Items listed in a dataset:
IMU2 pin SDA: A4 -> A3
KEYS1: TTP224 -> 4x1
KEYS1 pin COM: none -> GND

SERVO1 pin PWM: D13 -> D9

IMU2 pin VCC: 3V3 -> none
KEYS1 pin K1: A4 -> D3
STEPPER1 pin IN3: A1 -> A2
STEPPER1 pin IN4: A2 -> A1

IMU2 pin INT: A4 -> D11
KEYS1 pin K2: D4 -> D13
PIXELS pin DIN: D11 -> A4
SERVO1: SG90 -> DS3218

...

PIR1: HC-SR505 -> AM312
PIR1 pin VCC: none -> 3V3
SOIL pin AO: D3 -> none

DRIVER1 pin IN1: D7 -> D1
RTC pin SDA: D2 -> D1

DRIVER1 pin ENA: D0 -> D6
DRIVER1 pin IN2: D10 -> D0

* * *

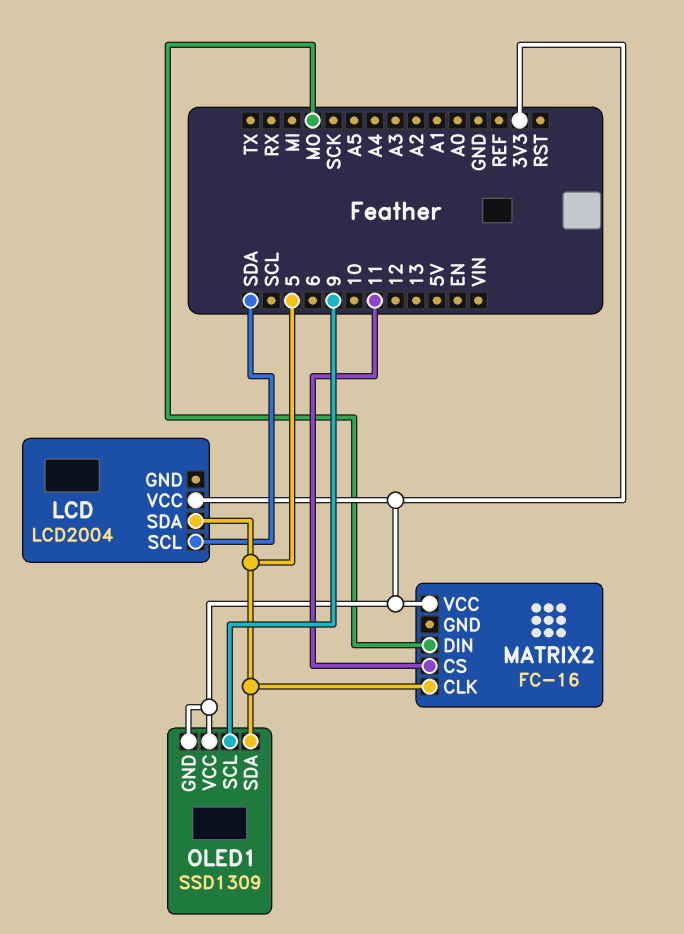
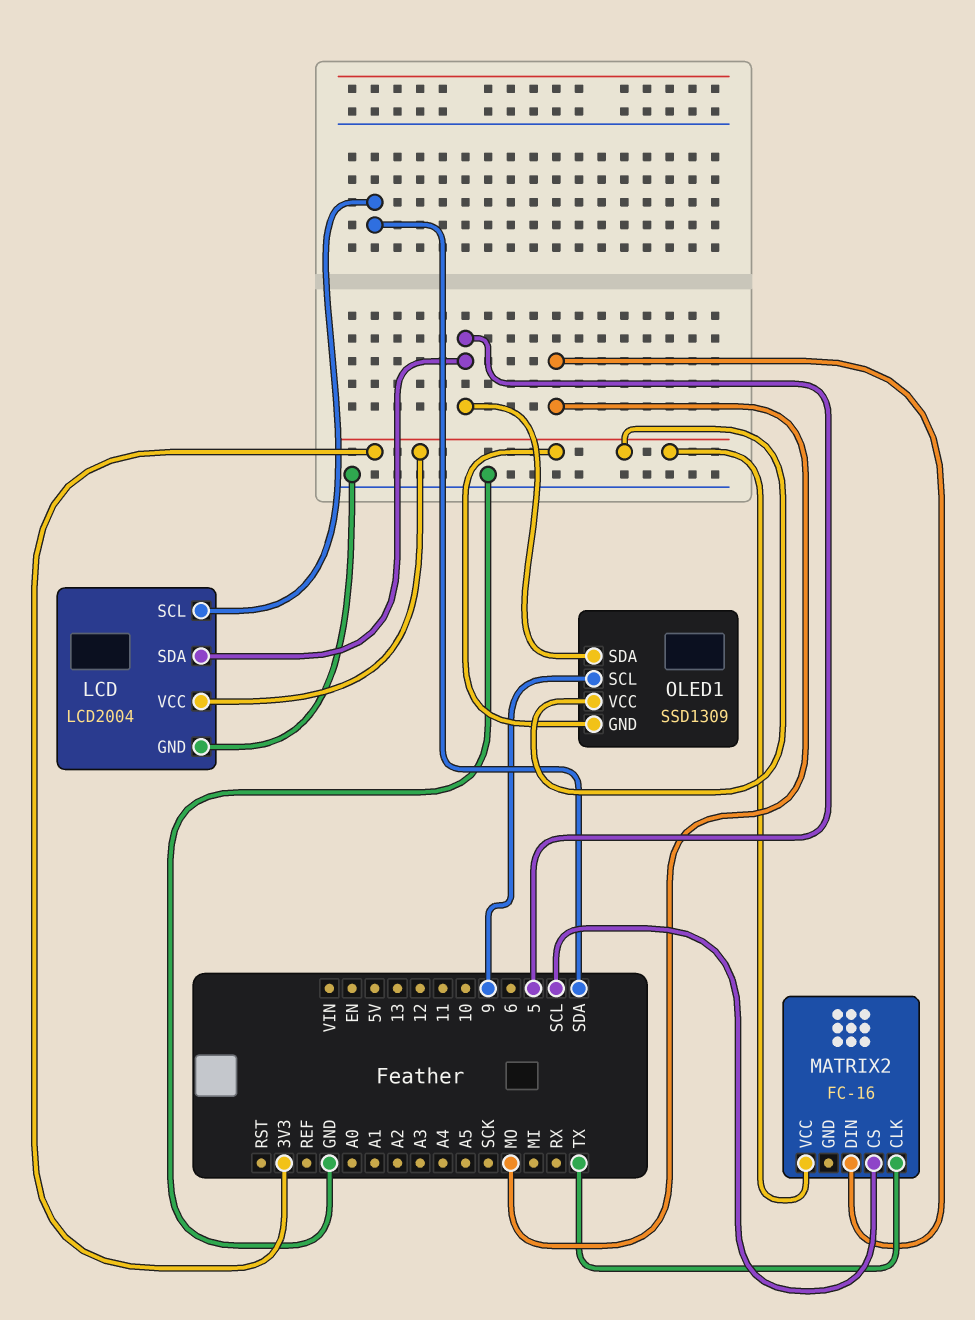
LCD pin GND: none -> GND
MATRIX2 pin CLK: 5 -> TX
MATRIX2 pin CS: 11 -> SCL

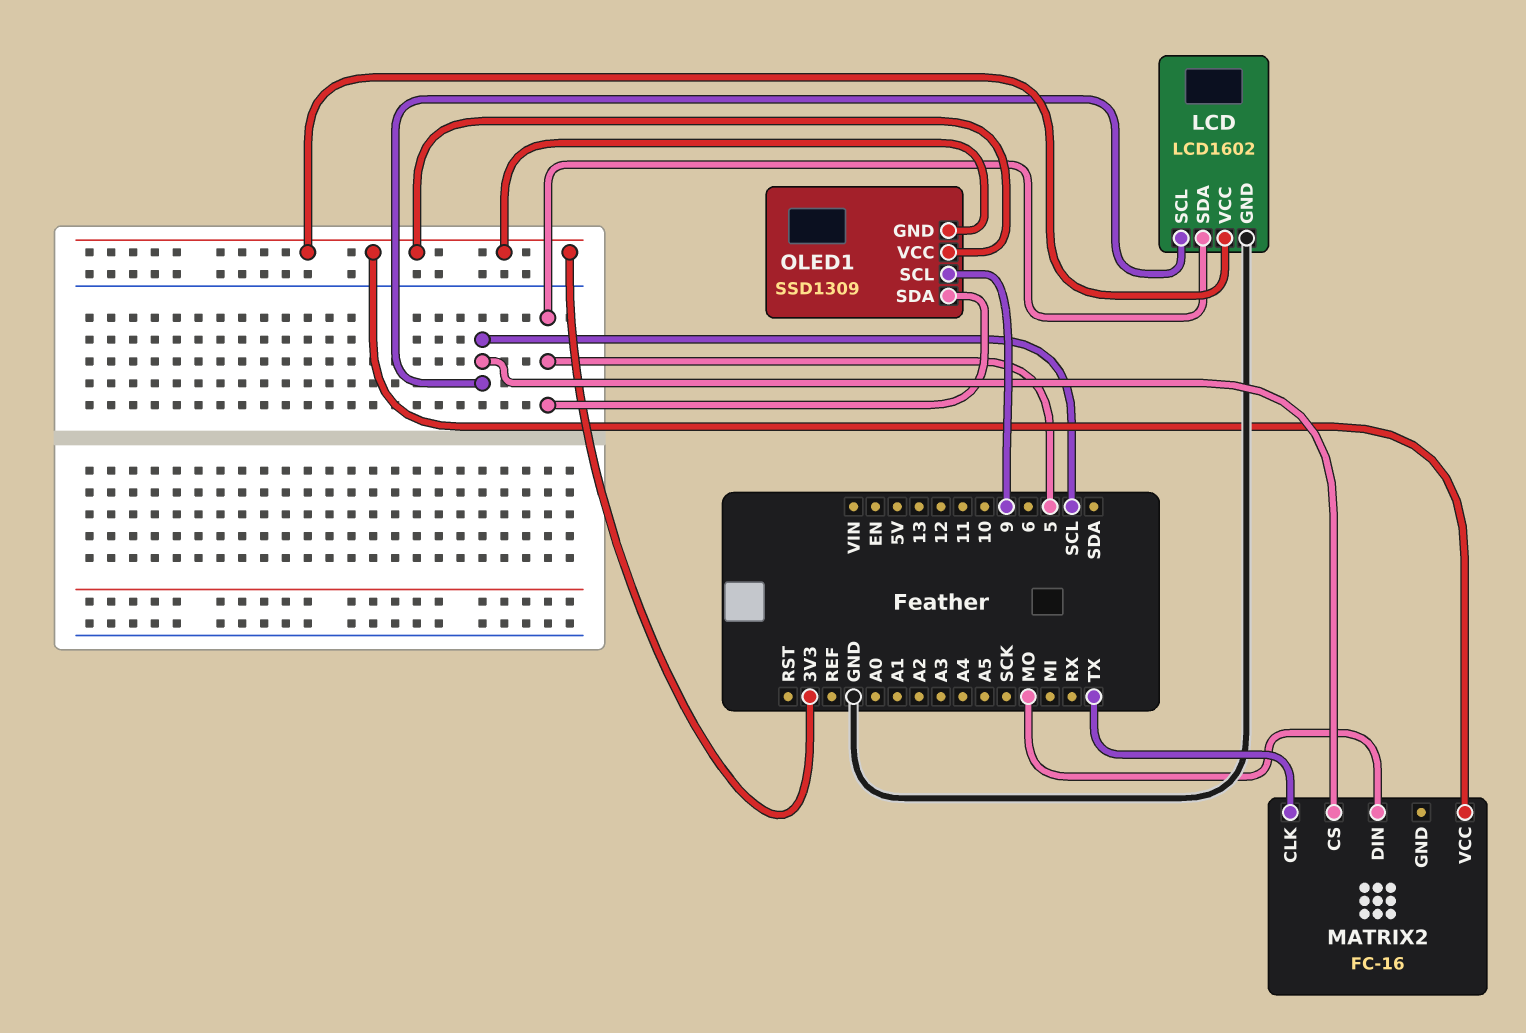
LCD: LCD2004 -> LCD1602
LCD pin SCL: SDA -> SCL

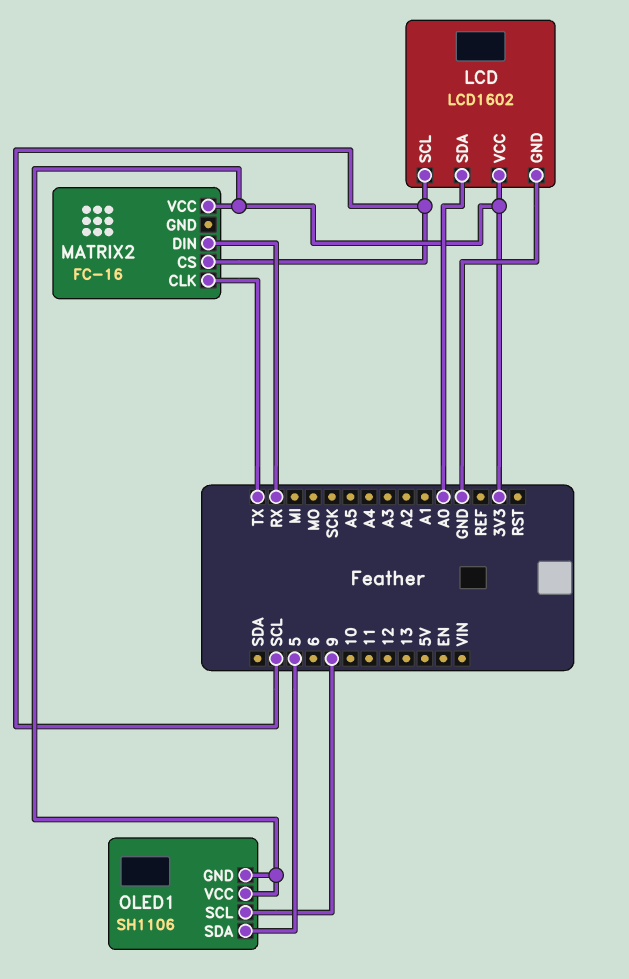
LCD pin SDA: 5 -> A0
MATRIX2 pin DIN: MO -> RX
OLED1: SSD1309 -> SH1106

» **WHAT YOU ARE ASKED TO DO**
As the answer, set down only the lines from the data above between the one holding "IMU2 pin SDA: A4 -> A3" and the one holding "SERVO1: SG90 -> DS3218", inclusive, exactly as they read.

» **EXERCISE SOLUTION**
IMU2 pin SDA: A4 -> A3
KEYS1: TTP224 -> 4x1
KEYS1 pin COM: none -> GND

SERVO1 pin PWM: D13 -> D9

IMU2 pin VCC: 3V3 -> none
KEYS1 pin K1: A4 -> D3
STEPPER1 pin IN3: A1 -> A2
STEPPER1 pin IN4: A2 -> A1

IMU2 pin INT: A4 -> D11
KEYS1 pin K2: D4 -> D13
PIXELS pin DIN: D11 -> A4
SERVO1: SG90 -> DS3218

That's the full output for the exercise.